- _Input for this task_
--------------------------------------------------
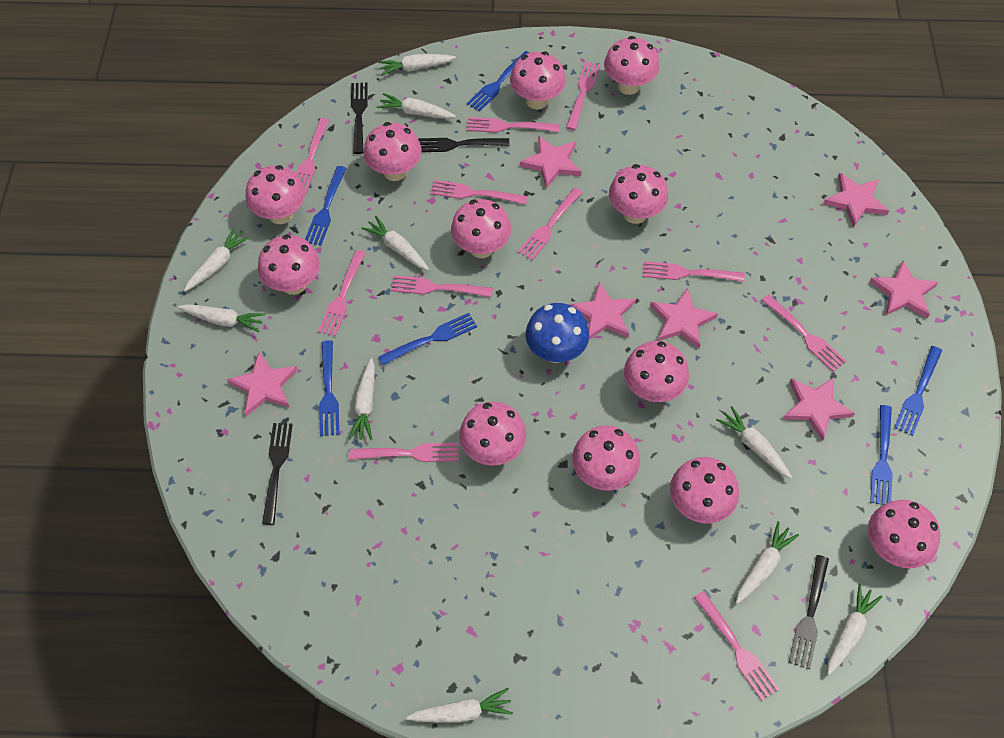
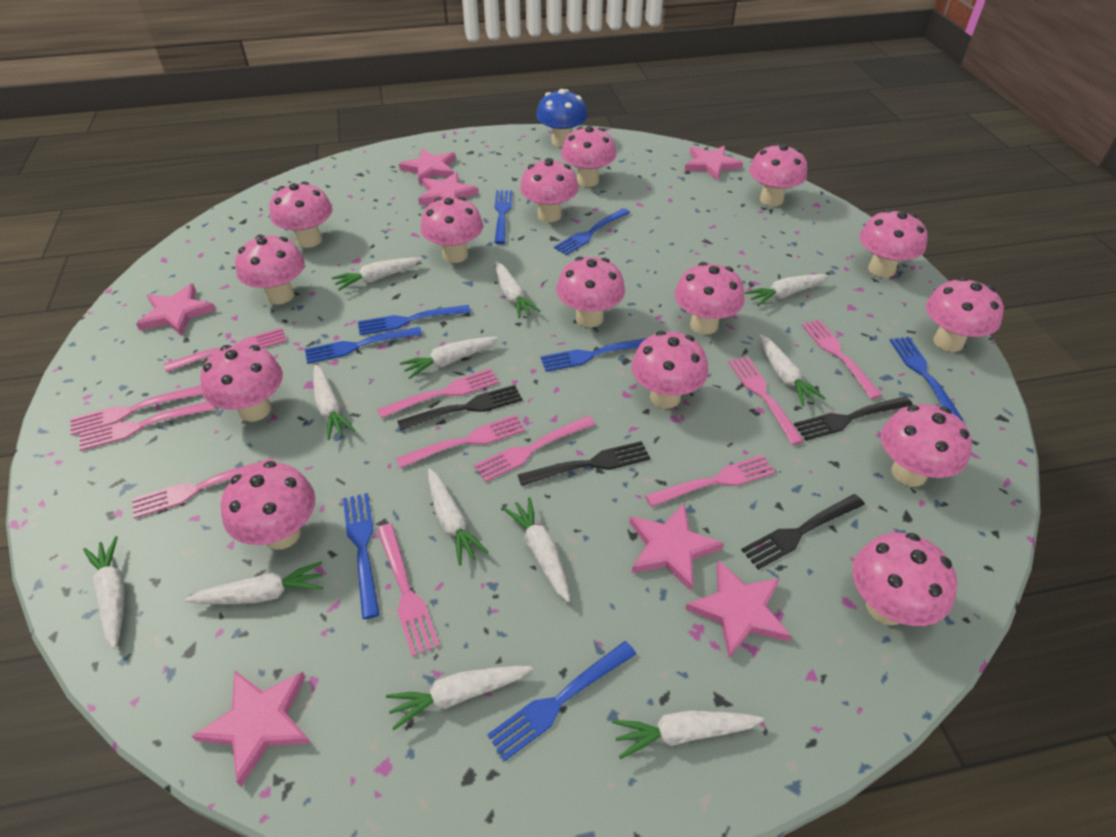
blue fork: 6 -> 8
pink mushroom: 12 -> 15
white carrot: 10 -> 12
--------------------------------------------------
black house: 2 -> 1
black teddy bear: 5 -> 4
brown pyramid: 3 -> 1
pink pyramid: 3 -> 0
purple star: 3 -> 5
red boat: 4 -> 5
--------------------------------------------------
- _Instructions for the task_
In the material above, locate the line containing "blue fork: 6 -> 8" and the line containing "white carrot: 10 -> 12". Transcribe exactly those two lines and every line between them, and nothing more.

- _Output of the exercise_
blue fork: 6 -> 8
pink mushroom: 12 -> 15
white carrot: 10 -> 12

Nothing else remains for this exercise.